*** Working data Section Begins ***

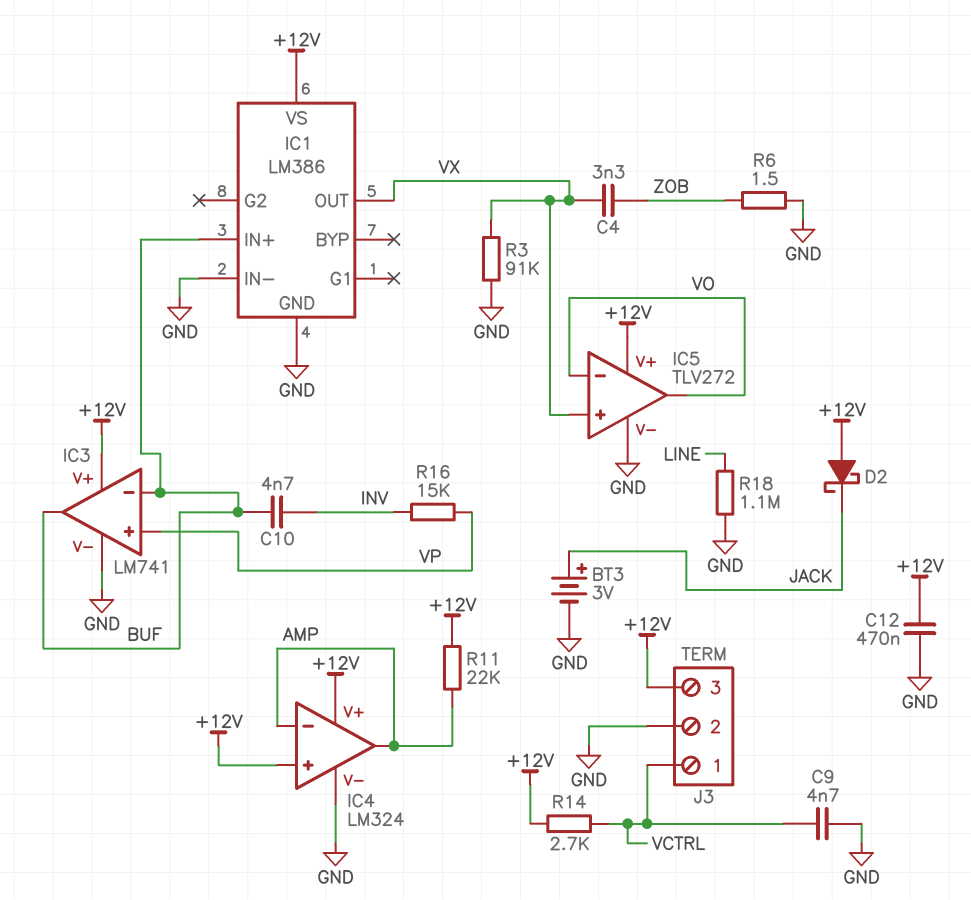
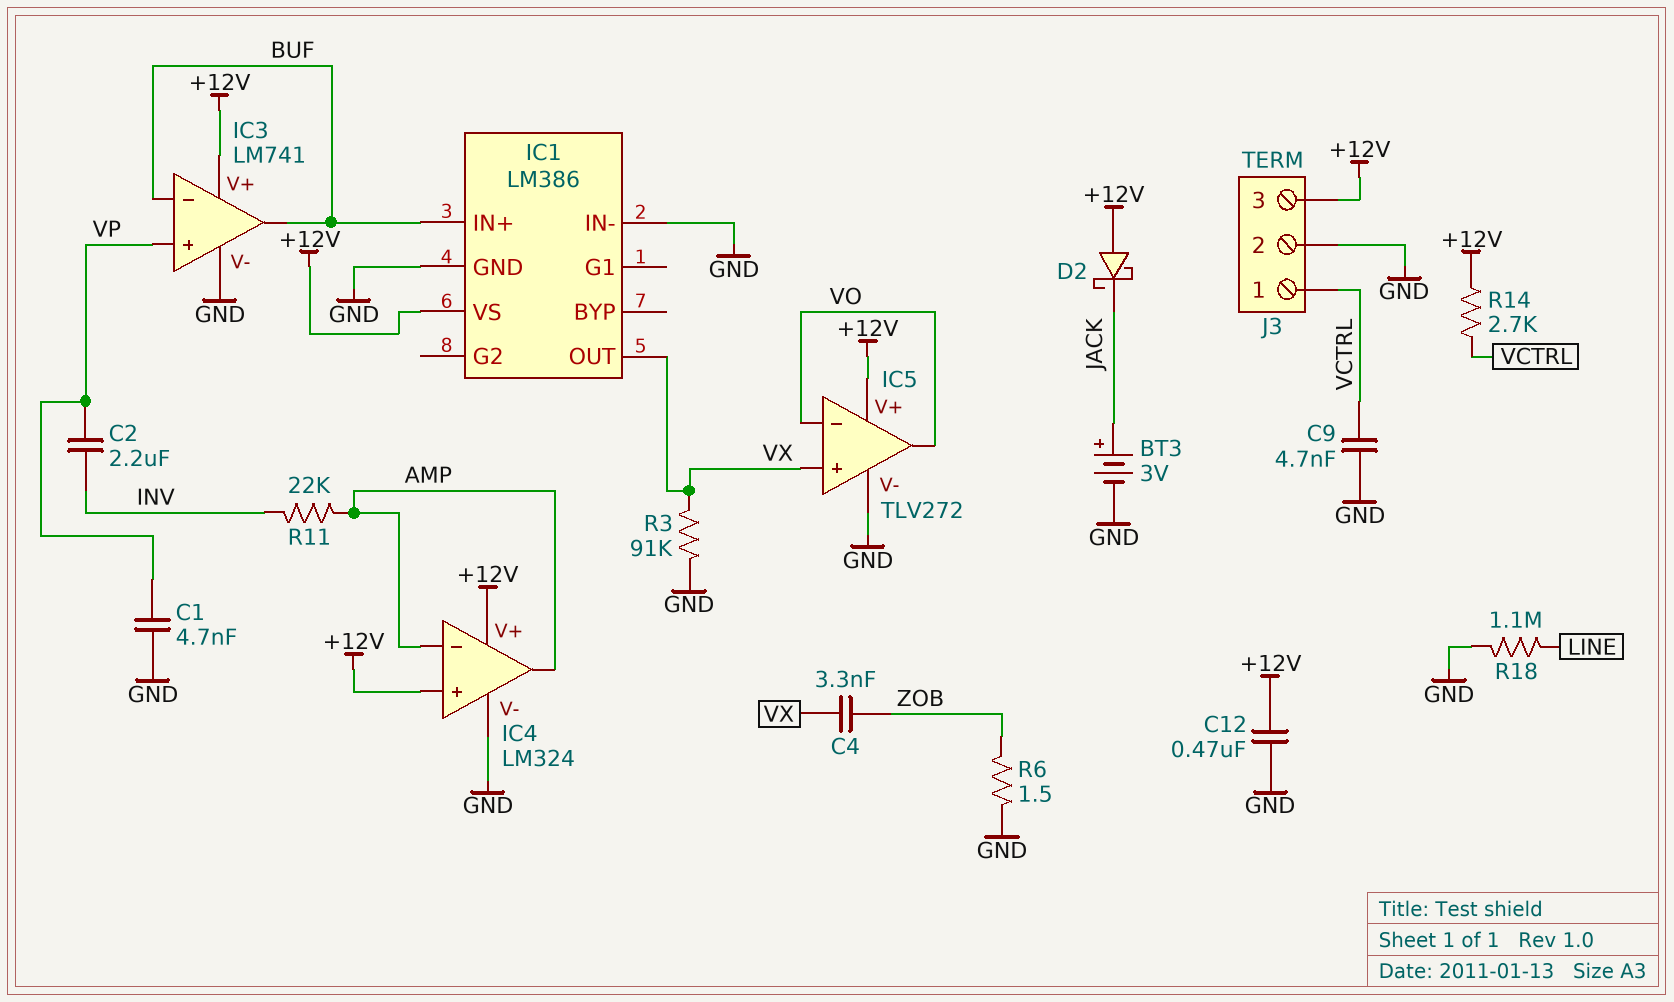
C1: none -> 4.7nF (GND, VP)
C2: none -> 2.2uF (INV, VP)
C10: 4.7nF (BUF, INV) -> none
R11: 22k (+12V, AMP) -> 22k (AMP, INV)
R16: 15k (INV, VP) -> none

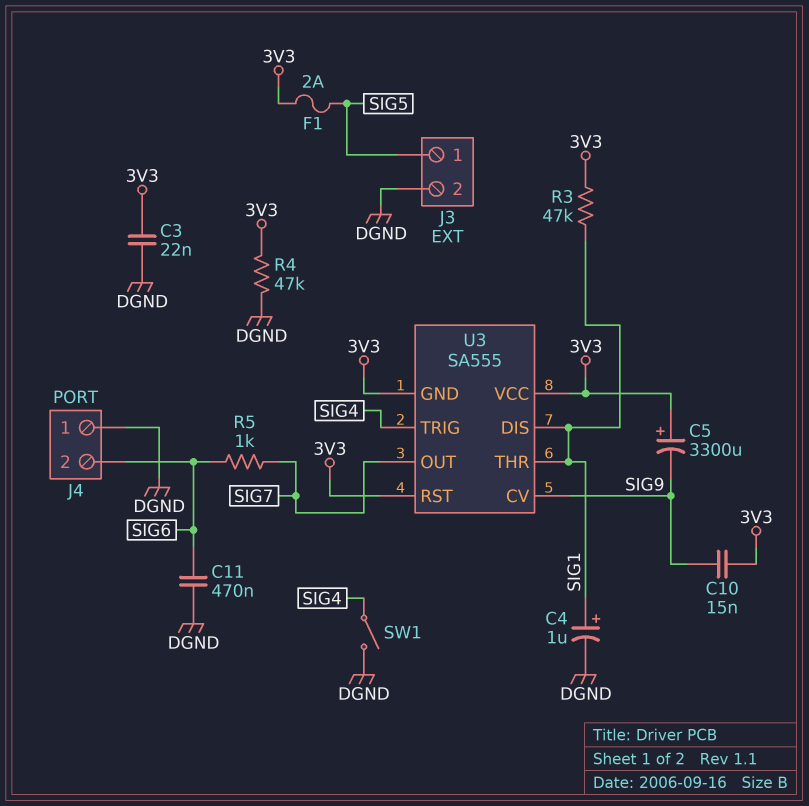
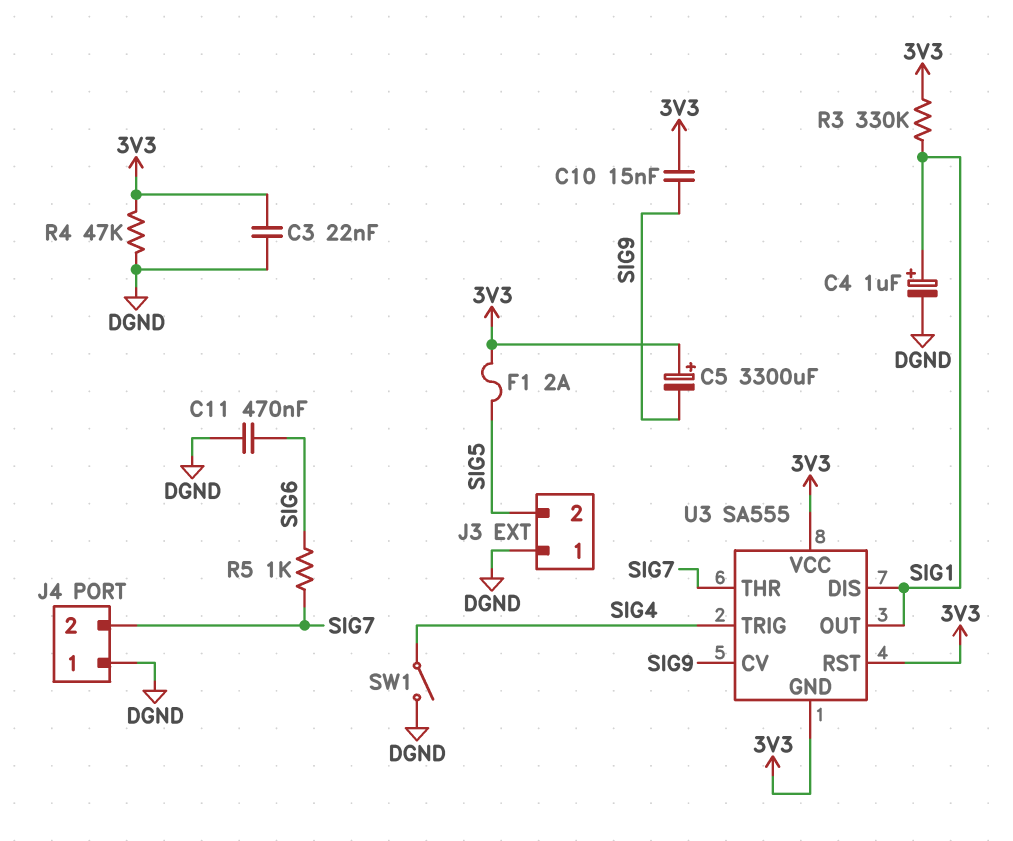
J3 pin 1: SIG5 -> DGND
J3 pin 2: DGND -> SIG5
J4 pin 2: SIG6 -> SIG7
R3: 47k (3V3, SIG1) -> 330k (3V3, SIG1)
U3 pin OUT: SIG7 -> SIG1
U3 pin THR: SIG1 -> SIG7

*** Working data Section Ends ***

:: About this exercise ::
A line belongs in the answer if it contains the word "none"; copy every such line from the data above.

:: Task result ::
C1: none -> 4.7nF (GND, VP)
C2: none -> 2.2uF (INV, VP)
C10: 4.7nF (BUF, INV) -> none
R16: 15k (INV, VP) -> none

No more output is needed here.